▶ _Activity_: Your task is to print all of the entries exactly, though the pictures should not be included.
· · · · ·
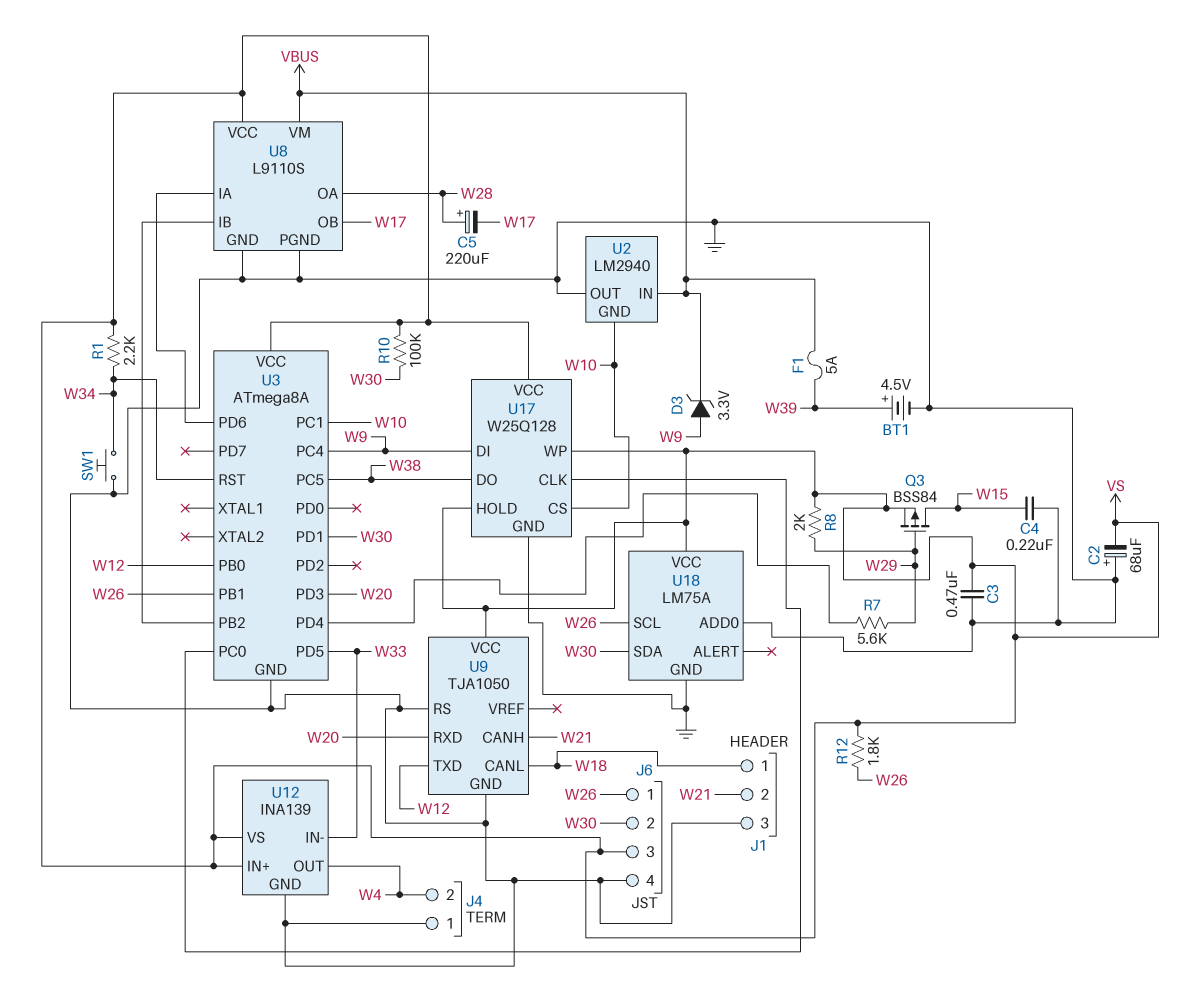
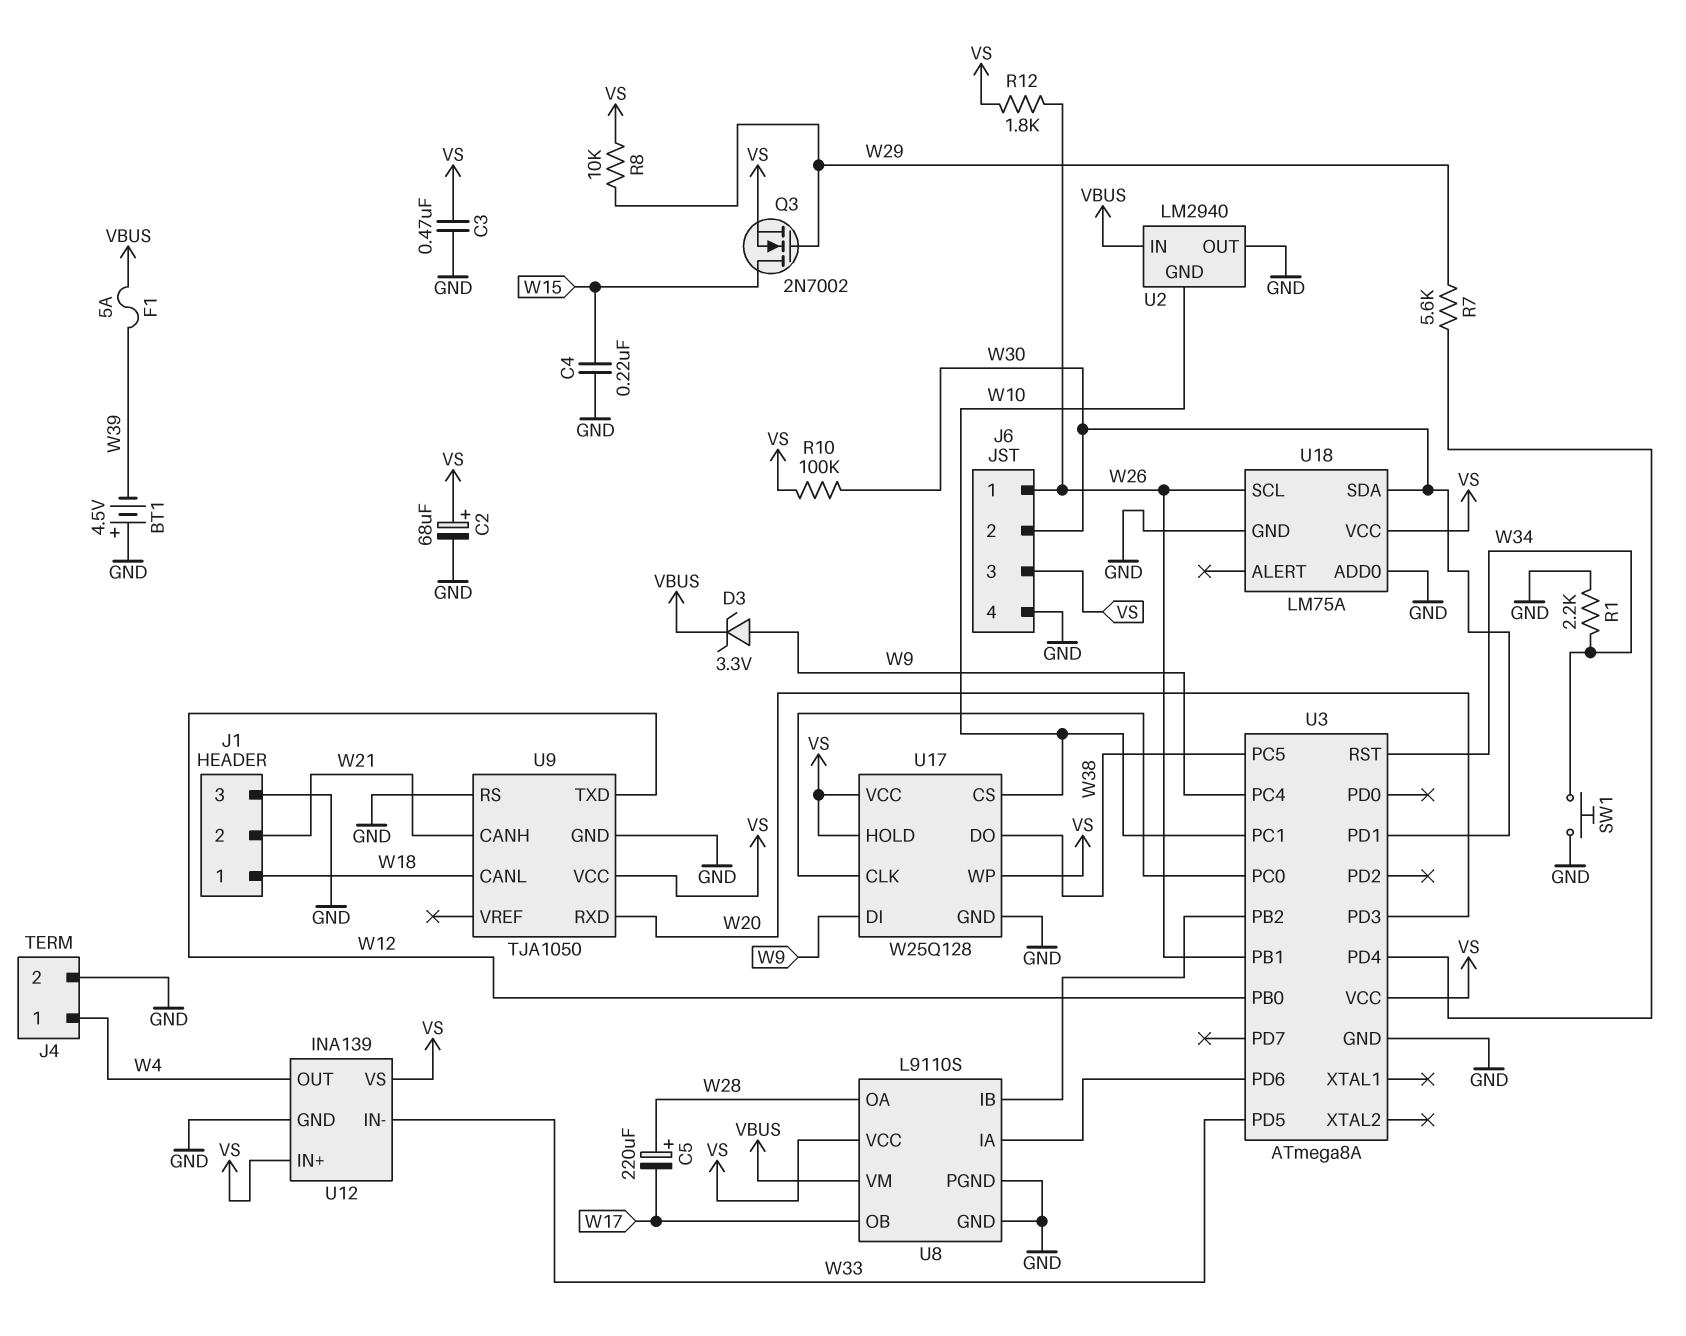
BT1: 4.5V (plus W39, minus GND) -> 4.5V (plus GND, minus W39)
C2: 68uF (plus GND, minus VS) -> 68uF (plus VS, minus GND)
J4 pin 1: GND -> W4
J4 pin 2: W4 -> GND
Q3: PMOS BSS84 (G W29, D W15, S VS) -> NMOS 2N7002 (G W29, D W15, S VS)
R1: 2.2k (VS, W34) -> 2.2k (GND, W34)
R8: 2k (VS, W29) -> 10k (VS, W29)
· · · · ·
▶ _Response for this exercise_:
BT1: 4.5V (plus W39, minus GND) -> 4.5V (plus GND, minus W39)
C2: 68uF (plus GND, minus VS) -> 68uF (plus VS, minus GND)
J4 pin 1: GND -> W4
J4 pin 2: W4 -> GND
Q3: PMOS BSS84 (G W29, D W15, S VS) -> NMOS 2N7002 (G W29, D W15, S VS)
R1: 2.2k (VS, W34) -> 2.2k (GND, W34)
R8: 2k (VS, W29) -> 10k (VS, W29)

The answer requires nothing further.